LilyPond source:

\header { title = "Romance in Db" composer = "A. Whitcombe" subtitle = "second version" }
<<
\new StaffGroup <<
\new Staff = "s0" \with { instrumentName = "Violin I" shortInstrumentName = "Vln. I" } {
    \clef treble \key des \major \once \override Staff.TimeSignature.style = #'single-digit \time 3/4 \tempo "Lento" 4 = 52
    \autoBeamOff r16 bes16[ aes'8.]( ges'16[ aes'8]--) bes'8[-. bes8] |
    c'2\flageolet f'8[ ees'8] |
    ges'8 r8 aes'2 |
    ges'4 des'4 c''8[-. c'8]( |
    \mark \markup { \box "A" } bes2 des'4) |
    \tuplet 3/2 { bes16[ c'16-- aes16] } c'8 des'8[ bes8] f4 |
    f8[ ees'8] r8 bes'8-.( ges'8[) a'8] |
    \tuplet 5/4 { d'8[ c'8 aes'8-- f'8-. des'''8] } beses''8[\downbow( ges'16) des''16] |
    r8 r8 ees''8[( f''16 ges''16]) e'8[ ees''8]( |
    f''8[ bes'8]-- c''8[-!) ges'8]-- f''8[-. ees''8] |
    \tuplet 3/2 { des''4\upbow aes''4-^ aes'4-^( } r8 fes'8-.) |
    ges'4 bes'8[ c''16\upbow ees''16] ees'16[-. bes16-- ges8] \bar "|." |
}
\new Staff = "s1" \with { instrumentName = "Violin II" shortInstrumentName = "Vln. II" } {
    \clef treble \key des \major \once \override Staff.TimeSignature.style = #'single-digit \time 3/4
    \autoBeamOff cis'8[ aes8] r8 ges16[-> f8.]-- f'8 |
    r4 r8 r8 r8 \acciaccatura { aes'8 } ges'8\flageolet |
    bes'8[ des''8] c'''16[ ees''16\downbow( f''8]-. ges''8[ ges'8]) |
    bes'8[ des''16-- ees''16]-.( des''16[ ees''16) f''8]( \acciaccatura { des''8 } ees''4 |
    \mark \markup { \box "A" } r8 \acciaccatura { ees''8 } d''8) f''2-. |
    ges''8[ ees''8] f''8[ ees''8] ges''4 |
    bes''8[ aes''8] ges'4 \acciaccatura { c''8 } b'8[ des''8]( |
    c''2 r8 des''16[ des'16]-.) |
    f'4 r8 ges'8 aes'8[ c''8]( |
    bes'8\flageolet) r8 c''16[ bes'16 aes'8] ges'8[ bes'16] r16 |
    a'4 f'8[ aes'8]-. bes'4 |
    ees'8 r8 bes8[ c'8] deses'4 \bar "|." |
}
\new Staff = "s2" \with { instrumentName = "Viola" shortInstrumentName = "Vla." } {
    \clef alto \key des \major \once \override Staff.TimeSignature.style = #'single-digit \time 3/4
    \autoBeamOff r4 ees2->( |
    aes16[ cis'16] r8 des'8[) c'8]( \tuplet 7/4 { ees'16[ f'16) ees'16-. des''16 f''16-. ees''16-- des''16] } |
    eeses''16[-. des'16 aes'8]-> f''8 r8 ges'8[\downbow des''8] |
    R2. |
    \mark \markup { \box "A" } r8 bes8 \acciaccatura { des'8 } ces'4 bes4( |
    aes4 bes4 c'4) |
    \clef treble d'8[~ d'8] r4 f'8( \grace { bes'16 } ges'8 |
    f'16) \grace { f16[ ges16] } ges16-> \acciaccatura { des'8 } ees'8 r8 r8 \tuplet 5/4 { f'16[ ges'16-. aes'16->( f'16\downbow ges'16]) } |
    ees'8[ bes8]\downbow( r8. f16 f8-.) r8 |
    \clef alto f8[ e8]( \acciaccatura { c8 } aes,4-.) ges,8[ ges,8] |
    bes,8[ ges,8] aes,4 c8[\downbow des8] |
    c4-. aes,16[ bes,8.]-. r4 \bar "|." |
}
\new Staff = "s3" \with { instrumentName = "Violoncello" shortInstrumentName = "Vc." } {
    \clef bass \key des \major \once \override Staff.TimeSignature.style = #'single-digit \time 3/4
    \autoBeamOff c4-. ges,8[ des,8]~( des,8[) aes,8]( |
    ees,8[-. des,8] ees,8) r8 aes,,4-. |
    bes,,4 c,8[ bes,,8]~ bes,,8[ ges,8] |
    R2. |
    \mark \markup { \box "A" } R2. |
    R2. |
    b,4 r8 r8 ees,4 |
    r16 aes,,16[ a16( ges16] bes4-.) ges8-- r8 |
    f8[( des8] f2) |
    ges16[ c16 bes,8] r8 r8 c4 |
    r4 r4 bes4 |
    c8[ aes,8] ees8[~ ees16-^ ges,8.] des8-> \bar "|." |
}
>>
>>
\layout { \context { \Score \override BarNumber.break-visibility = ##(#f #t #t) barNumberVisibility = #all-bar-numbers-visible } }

--- REQUIRED TASK ---
Count the lines above that contain the string "markup" and reply with the number alone.

--- EXERCISE SOLUTION ---
4